Coordinate-based object records:
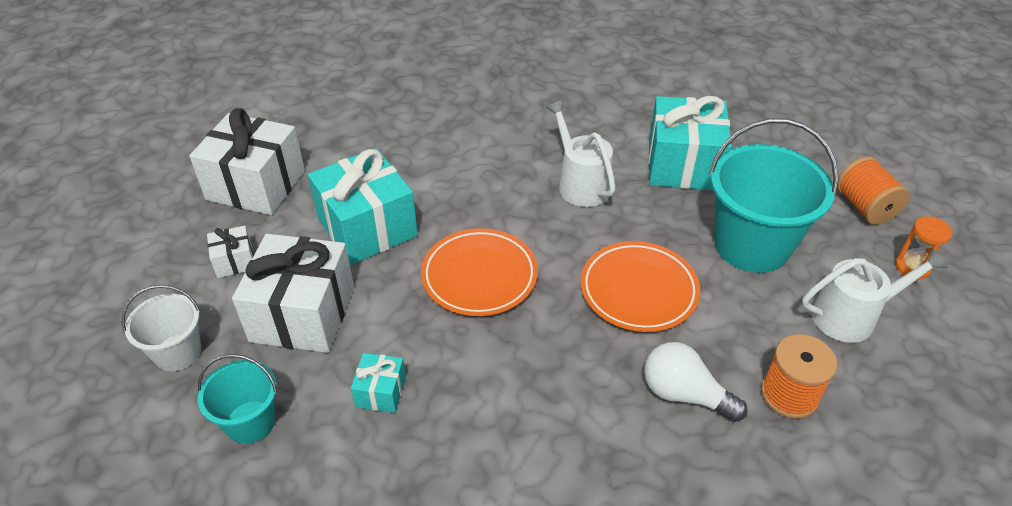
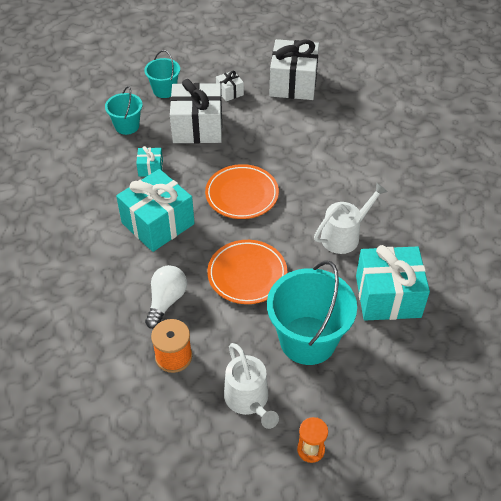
camera: 80 degrees right, 5 degrees up
(177, 352) = (164, 90): white bucket -> turquoise bucket
(367, 227) = (270, 138): turquoise gift -> turquoise gift (158, 223)
(864, 207) = (375, 423): orange spool -> none

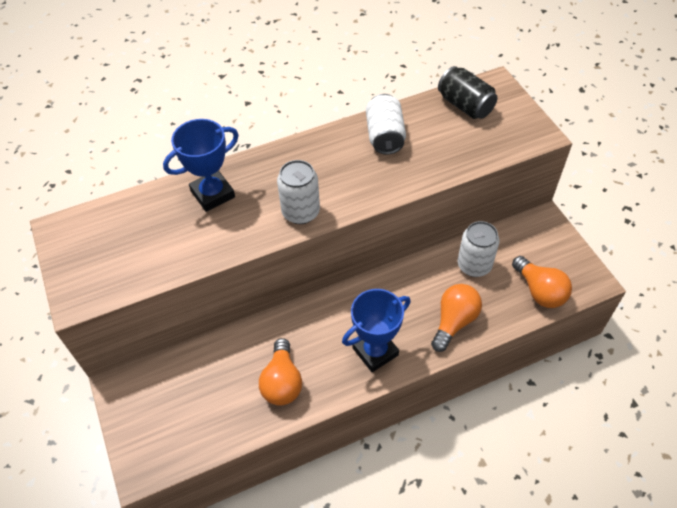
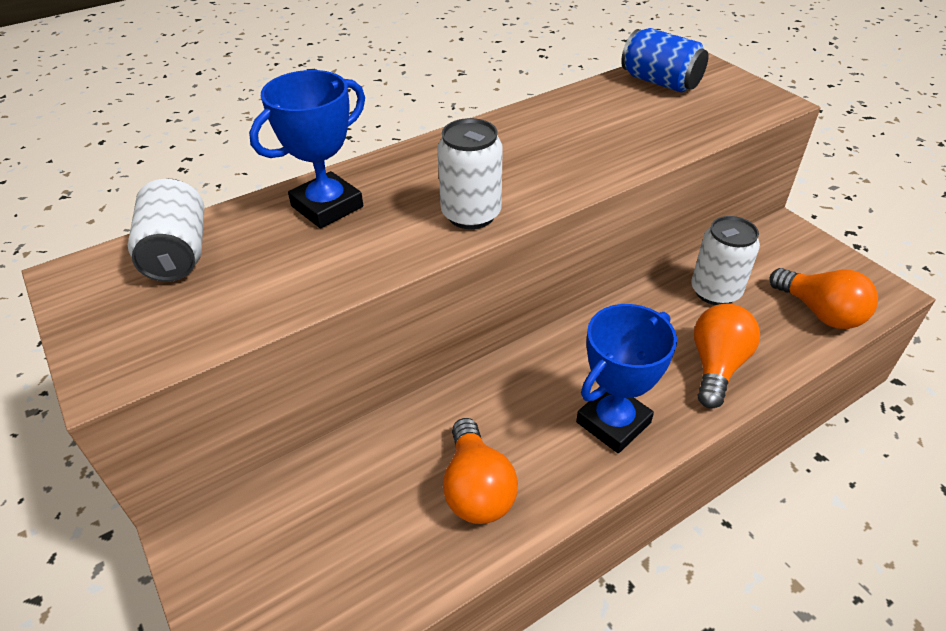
camera: 10 degrees left, 10 degrees down
(385, 136) = (564, 120): white can -> white can (178, 253)
(465, 105) = (660, 82): black can -> blue can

THE TASK: The entries are to be transcribed word for word, without their images.

WRITTEN RESPONSE:
camera: 80 degrees right, 5 degrees up
(177, 352) = (164, 90): white bucket -> turquoise bucket
(367, 227) = (270, 138): turquoise gift -> turquoise gift (158, 223)
(864, 207) = (375, 423): orange spool -> none

camera: 10 degrees left, 10 degrees down
(385, 136) = (564, 120): white can -> white can (178, 253)
(465, 105) = (660, 82): black can -> blue can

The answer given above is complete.